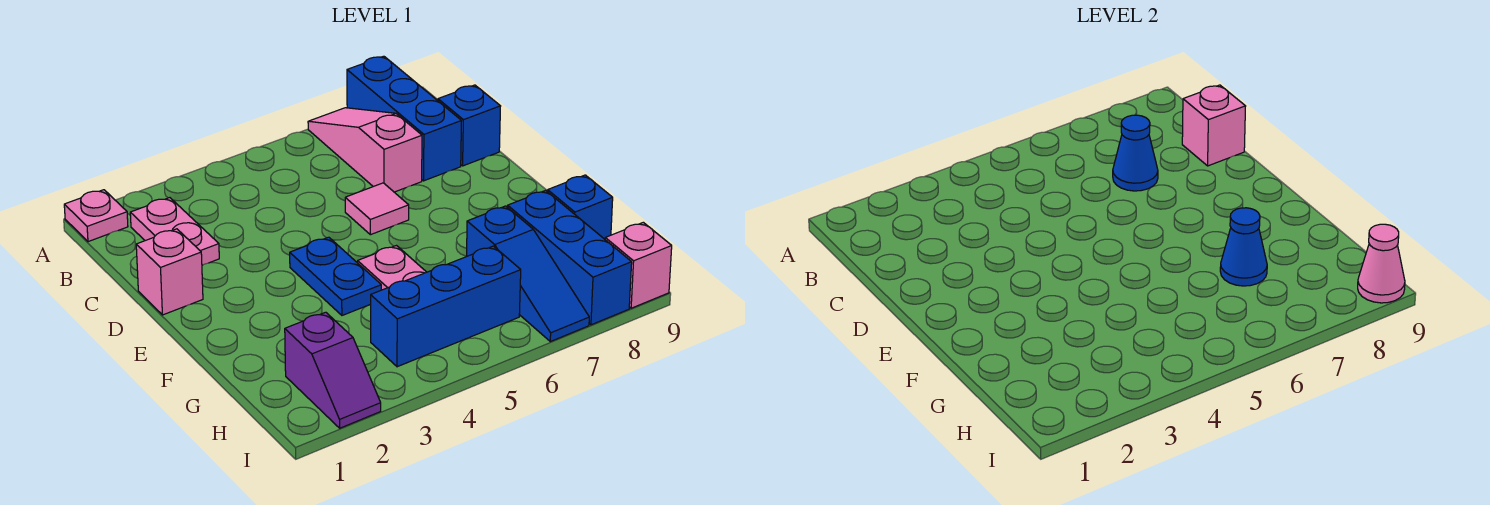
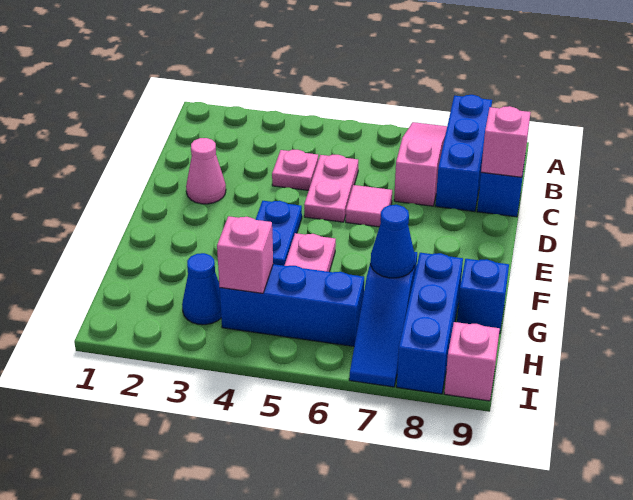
pink 1x1 plate [64,190,128,242] -> pink 1x1 plate moved to [272,150,318,190]
pink 1x2 plate [130,198,219,265] -> pink 1x2 plate moved to [304,155,358,222]
blue 1x1 cone [1113,115,1158,191] -> blue 1x1 cone moved to [182,253,221,325]
pink 1x1 brick [136,229,203,315] -> pink 1x1 brick moved to [217,216,273,293]
purple 1x2 slope [285,312,381,428] -> none
pink 1x1 cone [1358,224,1405,303] -> pink 1x1 cone moved to [186,138,226,204]

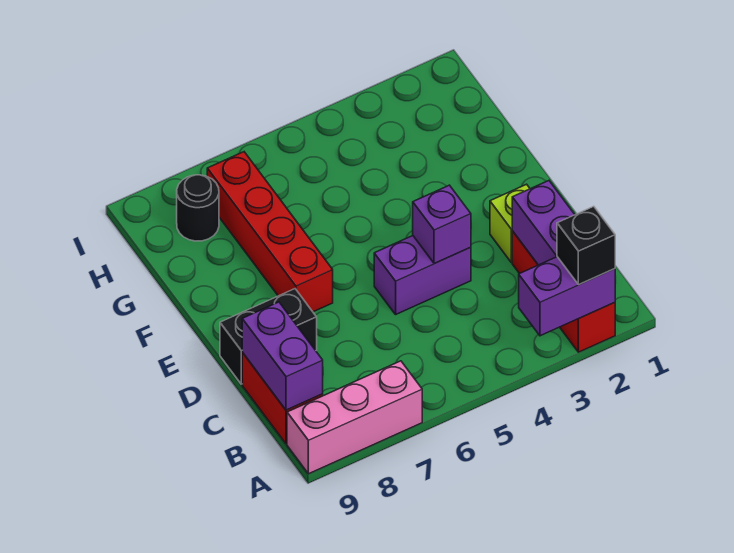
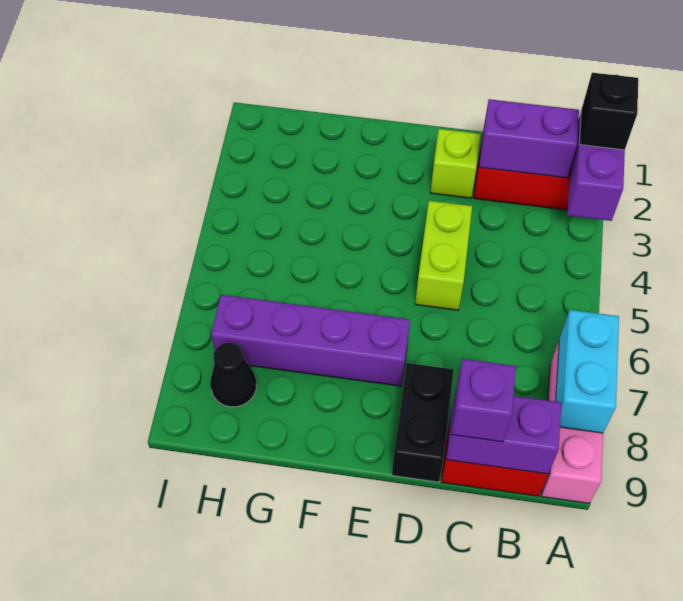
none -> cyan 1x2 brick [556,310,619,433]
purple 1x2 brick [374,236,471,314] -> lime 1x2 brick [415,201,472,310]
purple 1x1 brick [413,185,471,264] -> purple 1x1 brick moved to [451,359,516,442]
red 1x4 brick [207,152,333,312] -> purple 1x4 brick [211,295,410,386]
black 1x1 round brick [177,175,219,241] -> black 1x1 cone [210,343,256,407]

********

Action item: The records above must be output exactly, except for their pictures.

Written solution:
pink 1x1 plate [64,190,128,242] -> pink 1x1 plate moved to [272,150,318,190]
pink 1x2 plate [130,198,219,265] -> pink 1x2 plate moved to [304,155,358,222]
blue 1x1 cone [1113,115,1158,191] -> blue 1x1 cone moved to [182,253,221,325]
pink 1x1 brick [136,229,203,315] -> pink 1x1 brick moved to [217,216,273,293]
purple 1x2 slope [285,312,381,428] -> none
pink 1x1 cone [1358,224,1405,303] -> pink 1x1 cone moved to [186,138,226,204]

none -> cyan 1x2 brick [556,310,619,433]
purple 1x2 brick [374,236,471,314] -> lime 1x2 brick [415,201,472,310]
purple 1x1 brick [413,185,471,264] -> purple 1x1 brick moved to [451,359,516,442]
red 1x4 brick [207,152,333,312] -> purple 1x4 brick [211,295,410,386]
black 1x1 round brick [177,175,219,241] -> black 1x1 cone [210,343,256,407]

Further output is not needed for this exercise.